### Work instructions:
Return the records exactly as they stand, and keep the pictures out of the copy.

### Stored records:

######

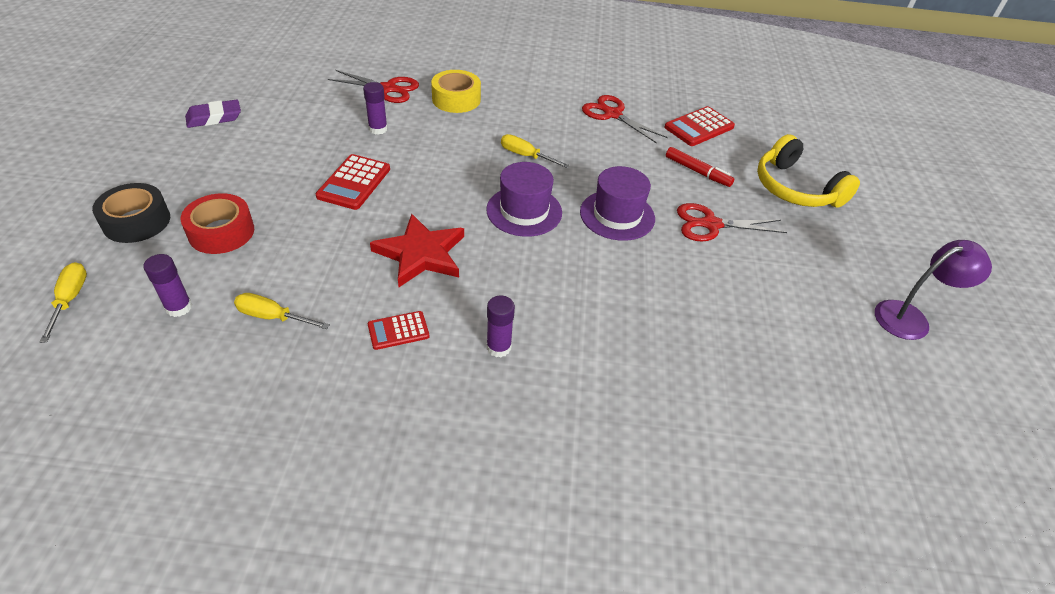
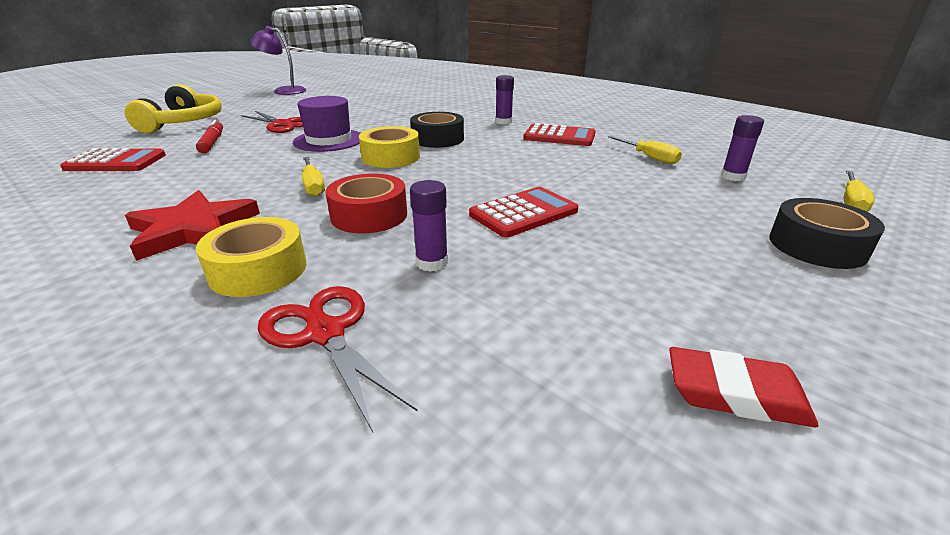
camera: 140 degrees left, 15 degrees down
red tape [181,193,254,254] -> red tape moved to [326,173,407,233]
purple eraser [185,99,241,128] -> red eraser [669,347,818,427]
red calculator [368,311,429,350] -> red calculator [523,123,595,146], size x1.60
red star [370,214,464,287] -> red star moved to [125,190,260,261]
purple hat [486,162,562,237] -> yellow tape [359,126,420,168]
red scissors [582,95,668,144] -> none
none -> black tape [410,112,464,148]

######

### Solution below:
camera: 140 degrees left, 15 degrees down
red tape [181,193,254,254] -> red tape moved to [326,173,407,233]
purple eraser [185,99,241,128] -> red eraser [669,347,818,427]
red calculator [368,311,429,350] -> red calculator [523,123,595,146], size x1.60
red star [370,214,464,287] -> red star moved to [125,190,260,261]
purple hat [486,162,562,237] -> yellow tape [359,126,420,168]
red scissors [582,95,668,144] -> none
none -> black tape [410,112,464,148]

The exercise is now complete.